--- The data ---
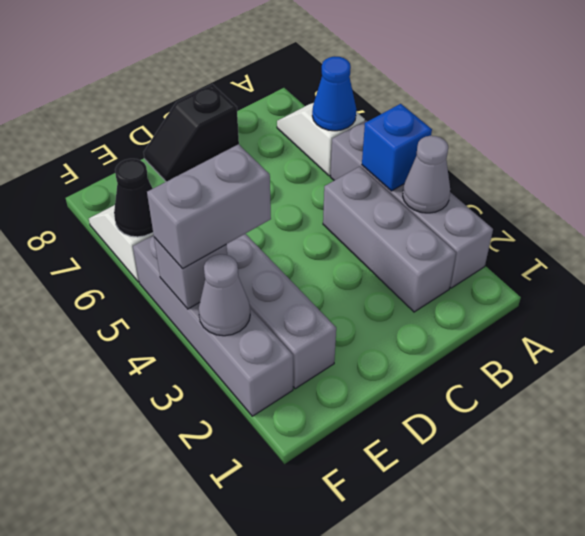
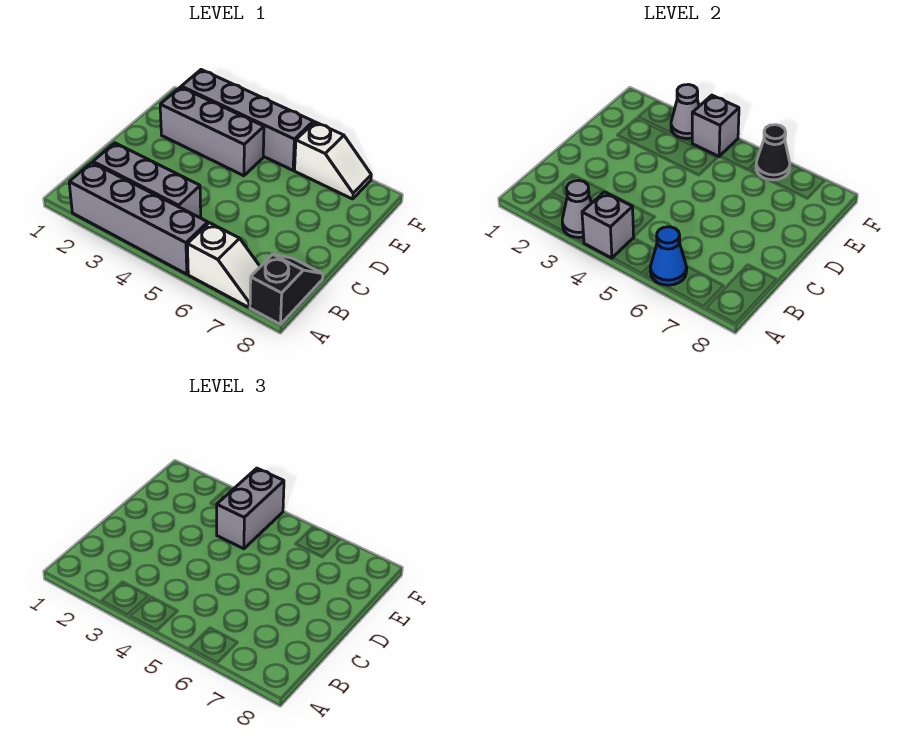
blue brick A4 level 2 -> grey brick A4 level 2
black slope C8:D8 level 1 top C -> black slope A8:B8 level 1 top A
---
--- The data ---
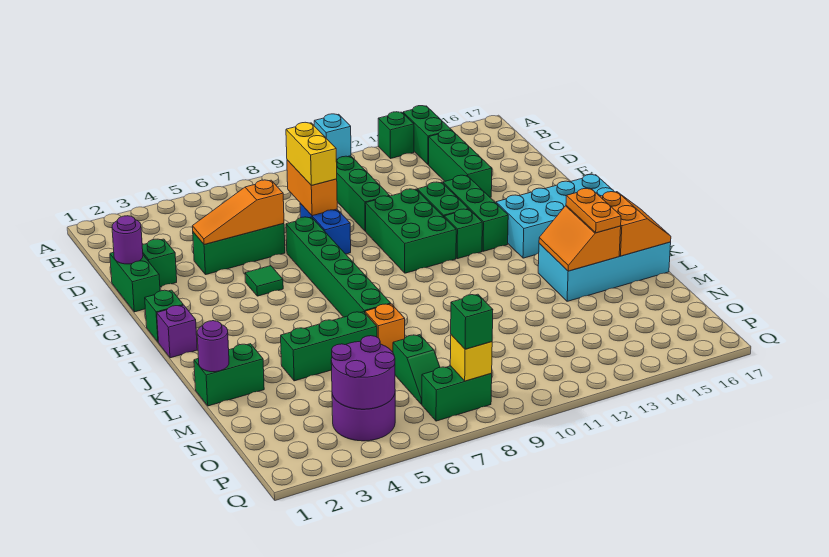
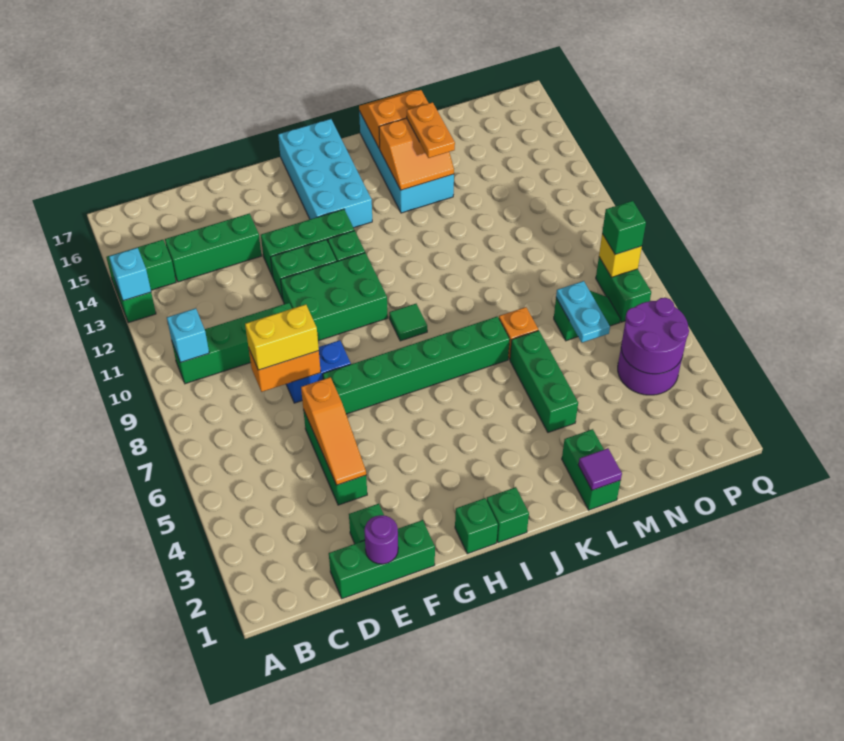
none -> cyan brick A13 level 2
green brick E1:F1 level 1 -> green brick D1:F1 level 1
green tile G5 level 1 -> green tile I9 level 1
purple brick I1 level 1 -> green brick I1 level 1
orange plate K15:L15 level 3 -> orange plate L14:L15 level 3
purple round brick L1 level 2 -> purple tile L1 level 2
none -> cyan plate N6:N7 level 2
---
--- The data ---
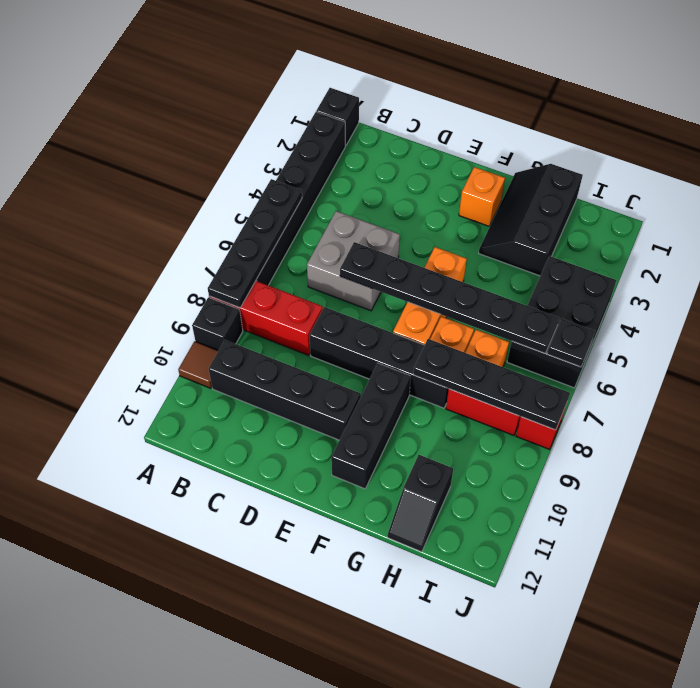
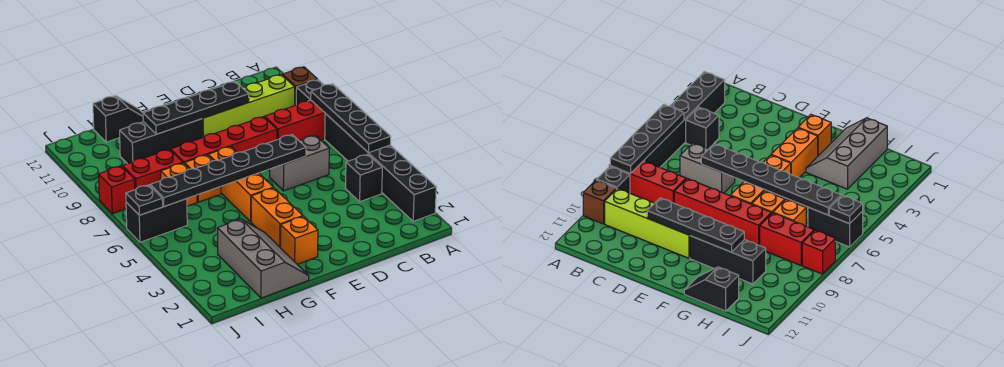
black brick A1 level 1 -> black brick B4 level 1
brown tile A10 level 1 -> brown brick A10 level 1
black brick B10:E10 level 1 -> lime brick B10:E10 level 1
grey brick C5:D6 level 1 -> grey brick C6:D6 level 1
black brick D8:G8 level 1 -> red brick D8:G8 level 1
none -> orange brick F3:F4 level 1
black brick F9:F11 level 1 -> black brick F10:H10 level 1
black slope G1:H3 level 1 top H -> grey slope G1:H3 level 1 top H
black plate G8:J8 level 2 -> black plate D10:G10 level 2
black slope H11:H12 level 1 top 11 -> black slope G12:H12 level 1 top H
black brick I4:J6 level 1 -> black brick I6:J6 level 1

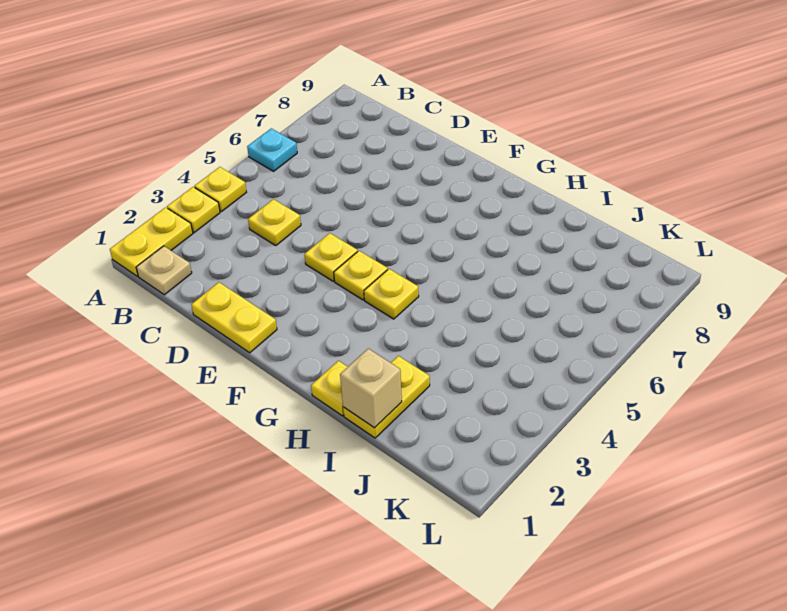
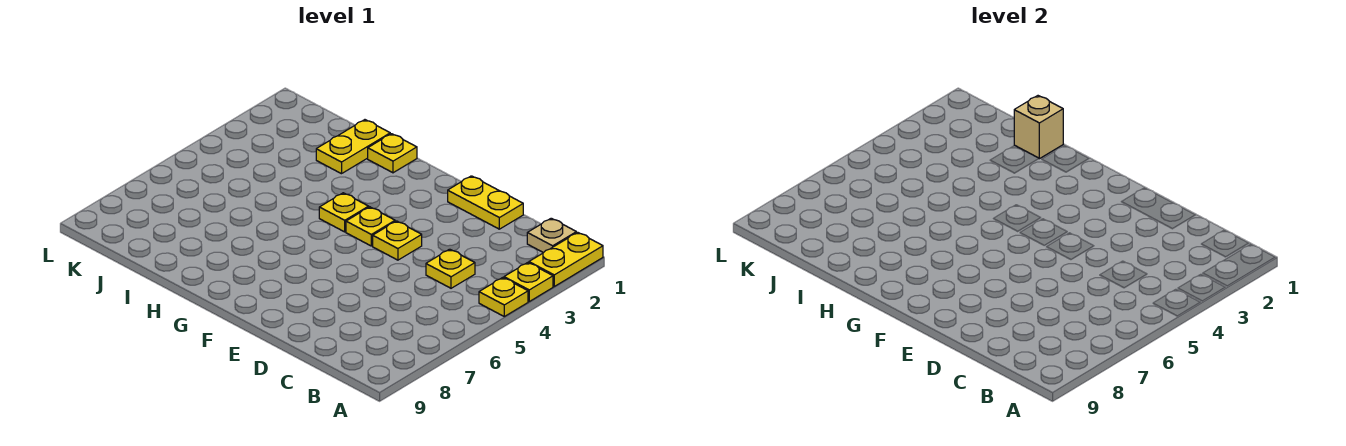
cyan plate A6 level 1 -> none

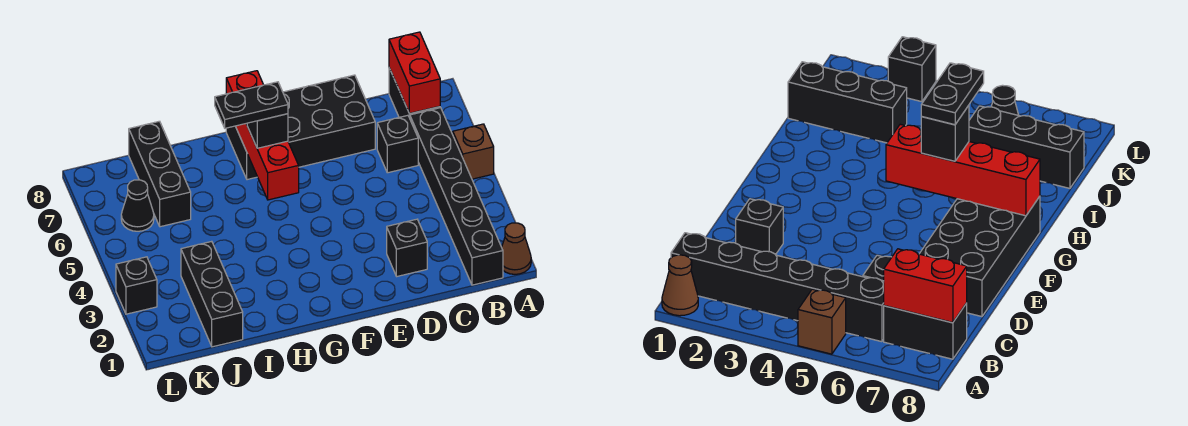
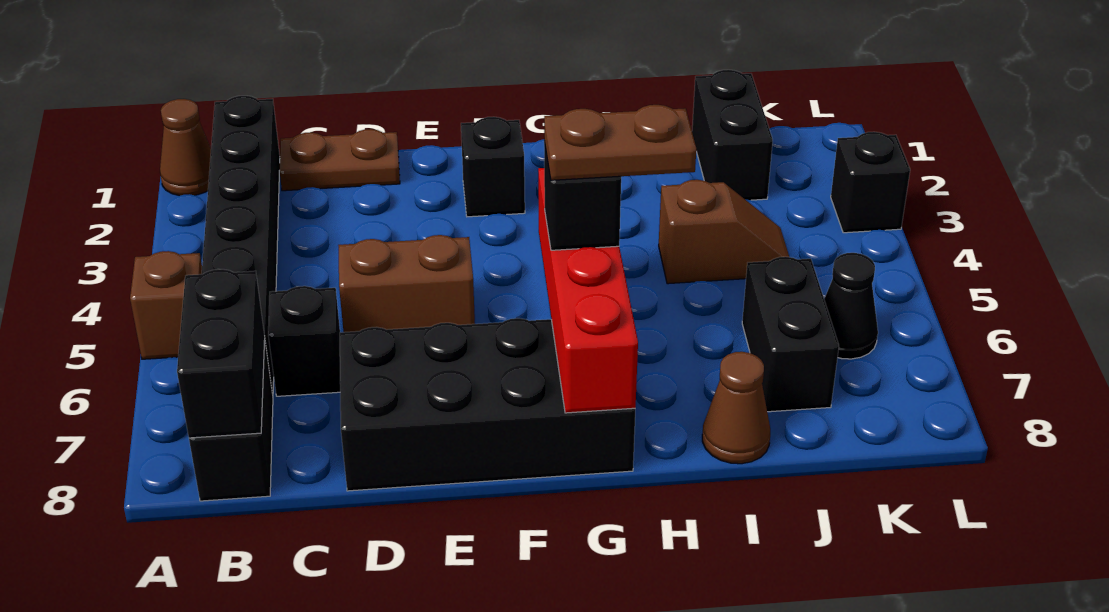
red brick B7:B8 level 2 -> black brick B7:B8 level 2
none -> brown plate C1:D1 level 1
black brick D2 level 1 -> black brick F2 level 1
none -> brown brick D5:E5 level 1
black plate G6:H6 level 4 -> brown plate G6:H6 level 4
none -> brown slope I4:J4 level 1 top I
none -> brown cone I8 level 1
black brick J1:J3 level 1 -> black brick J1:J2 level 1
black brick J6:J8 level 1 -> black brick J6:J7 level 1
---
The lines to copy are those above that contain the string "orange".

orange plate K15:L15 level 3 -> orange plate L14:L15 level 3
none -> orange brick F3:F4 level 1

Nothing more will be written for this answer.